■ **PROBLEM TO WORK ON**:
Count the lines in the material below that contain the string "grace". Reply with the number alone.

■ **Saved data entries**:

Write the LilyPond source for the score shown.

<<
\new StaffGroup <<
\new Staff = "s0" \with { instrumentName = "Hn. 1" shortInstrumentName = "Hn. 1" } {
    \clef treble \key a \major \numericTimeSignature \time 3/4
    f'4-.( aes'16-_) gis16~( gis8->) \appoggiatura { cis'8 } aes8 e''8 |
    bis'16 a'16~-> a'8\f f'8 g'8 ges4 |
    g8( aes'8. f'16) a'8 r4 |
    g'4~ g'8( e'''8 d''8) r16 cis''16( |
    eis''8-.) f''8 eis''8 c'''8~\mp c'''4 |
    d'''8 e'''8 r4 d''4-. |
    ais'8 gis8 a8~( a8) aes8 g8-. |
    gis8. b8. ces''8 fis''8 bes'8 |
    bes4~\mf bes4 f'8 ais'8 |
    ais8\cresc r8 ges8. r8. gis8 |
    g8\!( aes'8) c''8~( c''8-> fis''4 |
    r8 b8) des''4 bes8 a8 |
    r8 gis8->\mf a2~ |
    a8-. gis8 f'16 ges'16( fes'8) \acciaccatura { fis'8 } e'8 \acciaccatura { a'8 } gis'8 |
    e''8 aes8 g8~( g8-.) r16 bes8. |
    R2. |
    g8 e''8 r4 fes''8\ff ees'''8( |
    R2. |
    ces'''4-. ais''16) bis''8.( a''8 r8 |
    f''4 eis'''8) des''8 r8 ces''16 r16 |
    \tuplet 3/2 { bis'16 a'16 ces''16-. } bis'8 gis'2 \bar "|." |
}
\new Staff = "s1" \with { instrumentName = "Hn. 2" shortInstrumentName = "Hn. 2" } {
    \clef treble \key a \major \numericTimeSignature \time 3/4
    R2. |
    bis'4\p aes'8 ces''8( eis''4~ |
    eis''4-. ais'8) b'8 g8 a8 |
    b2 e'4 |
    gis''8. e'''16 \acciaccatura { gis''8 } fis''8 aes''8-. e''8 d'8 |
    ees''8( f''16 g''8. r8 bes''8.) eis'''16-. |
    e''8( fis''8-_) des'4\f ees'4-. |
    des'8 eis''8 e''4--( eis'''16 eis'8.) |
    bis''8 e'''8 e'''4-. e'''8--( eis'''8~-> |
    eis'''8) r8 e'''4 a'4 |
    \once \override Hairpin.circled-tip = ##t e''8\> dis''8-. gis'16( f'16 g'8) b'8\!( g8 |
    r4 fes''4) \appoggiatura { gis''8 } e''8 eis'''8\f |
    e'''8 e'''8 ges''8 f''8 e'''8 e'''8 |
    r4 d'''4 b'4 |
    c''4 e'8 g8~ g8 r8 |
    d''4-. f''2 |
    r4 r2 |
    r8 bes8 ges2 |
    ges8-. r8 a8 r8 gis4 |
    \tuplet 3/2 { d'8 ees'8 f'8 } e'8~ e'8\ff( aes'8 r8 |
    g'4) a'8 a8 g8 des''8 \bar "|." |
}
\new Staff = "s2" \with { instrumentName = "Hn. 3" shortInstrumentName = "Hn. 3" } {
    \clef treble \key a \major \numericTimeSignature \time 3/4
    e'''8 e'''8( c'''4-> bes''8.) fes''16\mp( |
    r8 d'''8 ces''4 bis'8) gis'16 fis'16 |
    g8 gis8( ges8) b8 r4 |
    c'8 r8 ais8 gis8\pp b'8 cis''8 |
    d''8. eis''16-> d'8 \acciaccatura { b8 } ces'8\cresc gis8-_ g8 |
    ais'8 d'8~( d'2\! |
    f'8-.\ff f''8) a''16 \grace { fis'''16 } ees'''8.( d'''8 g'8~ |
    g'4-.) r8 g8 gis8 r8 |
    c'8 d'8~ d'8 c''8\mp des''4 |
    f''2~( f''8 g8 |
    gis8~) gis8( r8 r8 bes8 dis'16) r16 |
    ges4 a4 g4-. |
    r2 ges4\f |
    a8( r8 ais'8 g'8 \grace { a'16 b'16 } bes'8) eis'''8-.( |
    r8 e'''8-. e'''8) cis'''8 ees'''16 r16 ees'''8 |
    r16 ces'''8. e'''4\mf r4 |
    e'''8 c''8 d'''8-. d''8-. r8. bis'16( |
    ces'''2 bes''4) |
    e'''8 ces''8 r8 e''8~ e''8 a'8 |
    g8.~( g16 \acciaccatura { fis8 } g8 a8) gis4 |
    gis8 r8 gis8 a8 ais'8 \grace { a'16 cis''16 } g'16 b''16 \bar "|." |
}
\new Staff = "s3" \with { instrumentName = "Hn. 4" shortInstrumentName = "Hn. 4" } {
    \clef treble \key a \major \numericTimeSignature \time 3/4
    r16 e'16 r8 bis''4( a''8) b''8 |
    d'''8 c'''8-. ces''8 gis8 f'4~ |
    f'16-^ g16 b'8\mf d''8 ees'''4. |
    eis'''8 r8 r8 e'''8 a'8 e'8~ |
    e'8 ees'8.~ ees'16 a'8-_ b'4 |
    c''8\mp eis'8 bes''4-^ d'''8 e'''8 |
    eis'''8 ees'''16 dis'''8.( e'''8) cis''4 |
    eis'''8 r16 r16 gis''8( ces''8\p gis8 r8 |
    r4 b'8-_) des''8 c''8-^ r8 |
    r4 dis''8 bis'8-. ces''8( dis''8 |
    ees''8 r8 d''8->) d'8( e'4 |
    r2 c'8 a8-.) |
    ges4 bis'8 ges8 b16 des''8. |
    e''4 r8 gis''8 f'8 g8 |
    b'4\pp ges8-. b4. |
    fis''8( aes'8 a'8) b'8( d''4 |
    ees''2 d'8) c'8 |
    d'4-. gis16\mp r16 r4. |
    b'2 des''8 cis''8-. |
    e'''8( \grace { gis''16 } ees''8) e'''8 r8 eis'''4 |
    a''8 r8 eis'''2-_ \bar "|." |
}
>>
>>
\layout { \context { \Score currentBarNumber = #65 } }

■ **FINAL RESULT**:
4